▶ _ASSIGNMENT_
Could you copy out all of the records below exactly, leaving out every picture?

▶ _RECORD EXCERPTS_
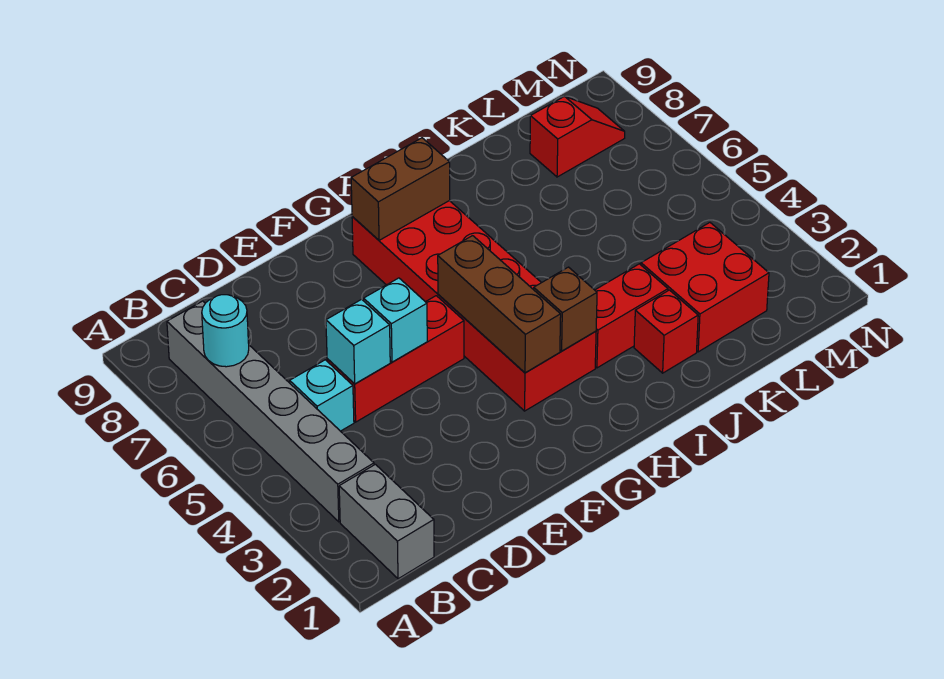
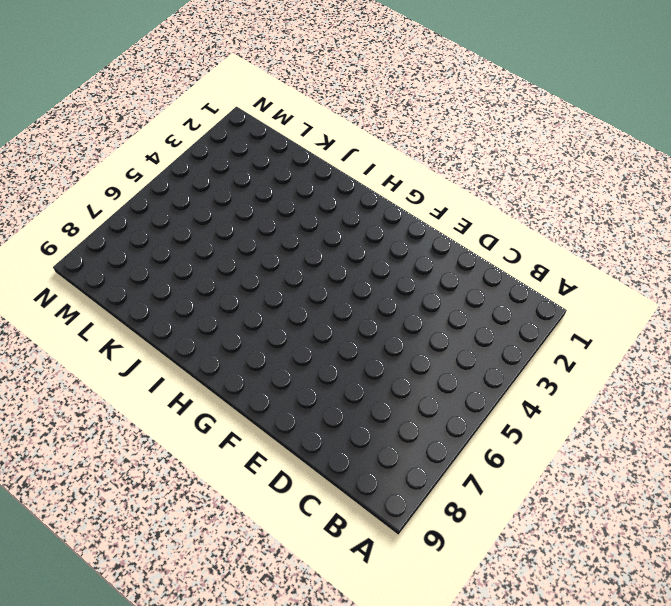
none -> grey brick B1:B2 level 1
none -> grey brick B3:B8 level 1
none -> cyan brick C5 level 1

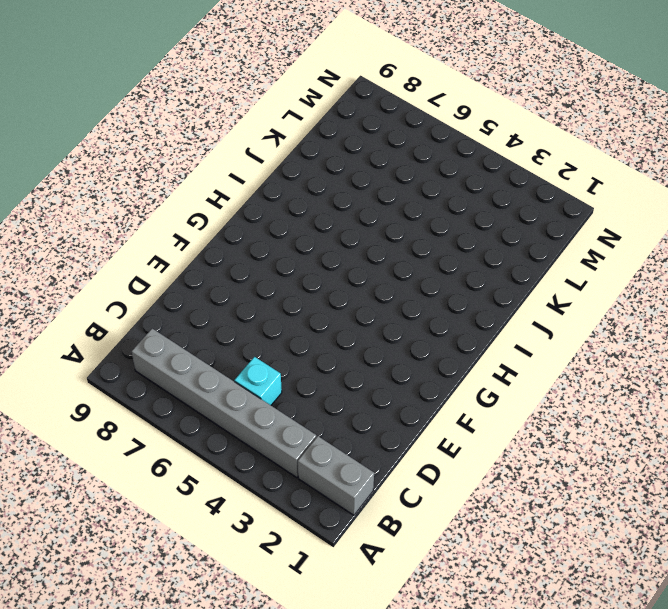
none -> red brick D5:F5 level 1
none -> red brick G3:H8 level 1
none -> red brick I3:J3 level 1

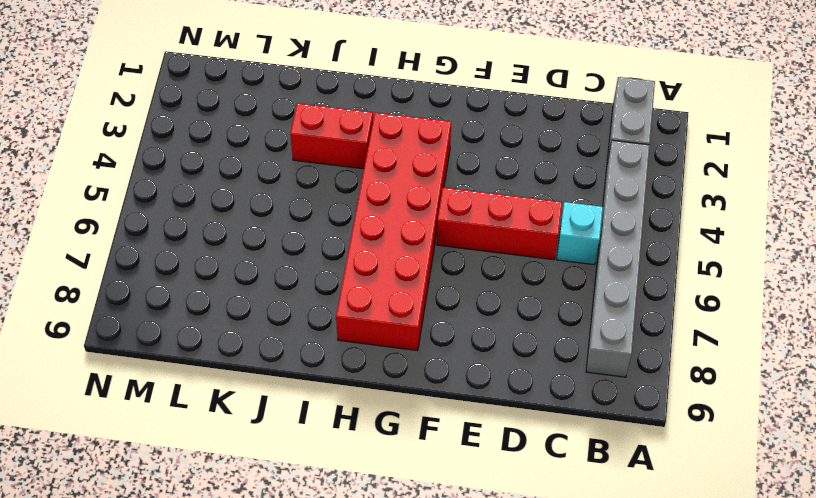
none -> red brick J2 level 1
none -> red brick K2:L3 level 1
none -> red slope L8:M8 level 1 top L

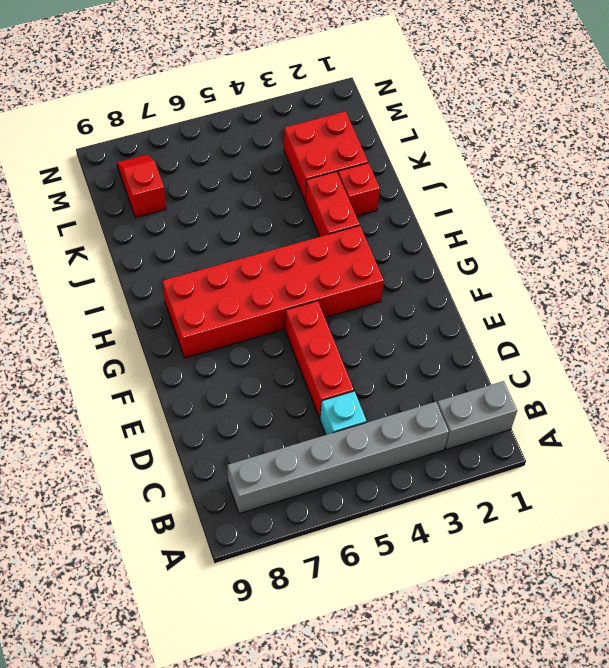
none -> cyan round brick B7 level 2
none -> cyan brick D5 level 2
none -> cyan brick E5 level 2

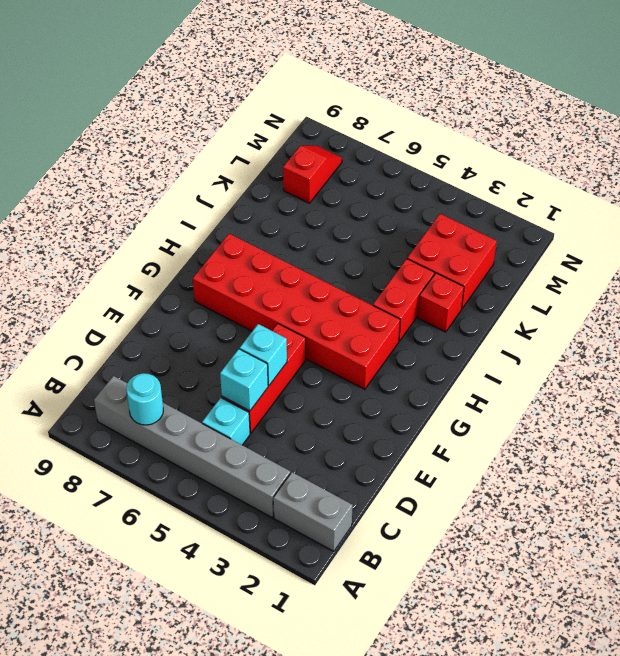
none -> brown brick G3:G5 level 2
none -> brown brick G8:H8 level 2
none -> brown brick H3 level 2

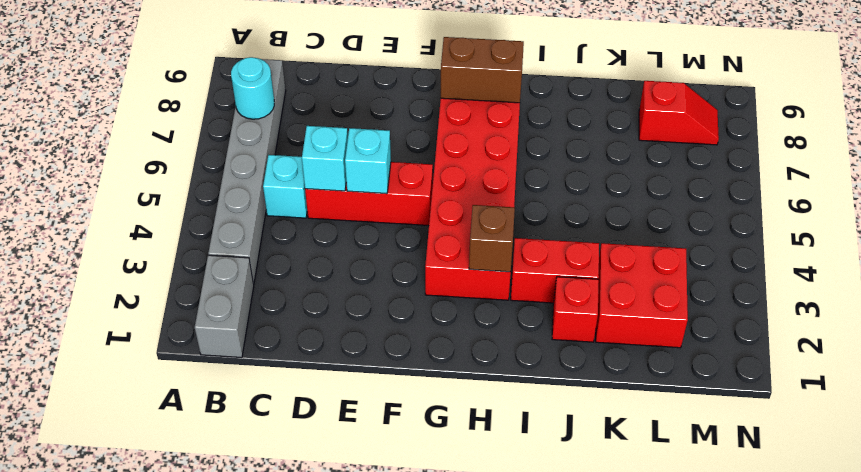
none -> brown brick G3:G5 level 2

▶ _EXERCISE RESULT_
none -> grey brick B1:B2 level 1
none -> grey brick B3:B8 level 1
none -> cyan brick C5 level 1

none -> red brick D5:F5 level 1
none -> red brick G3:H8 level 1
none -> red brick I3:J3 level 1

none -> red brick J2 level 1
none -> red brick K2:L3 level 1
none -> red slope L8:M8 level 1 top L

none -> cyan round brick B7 level 2
none -> cyan brick D5 level 2
none -> cyan brick E5 level 2

none -> brown brick G3:G5 level 2
none -> brown brick G8:H8 level 2
none -> brown brick H3 level 2

none -> brown brick G3:G5 level 2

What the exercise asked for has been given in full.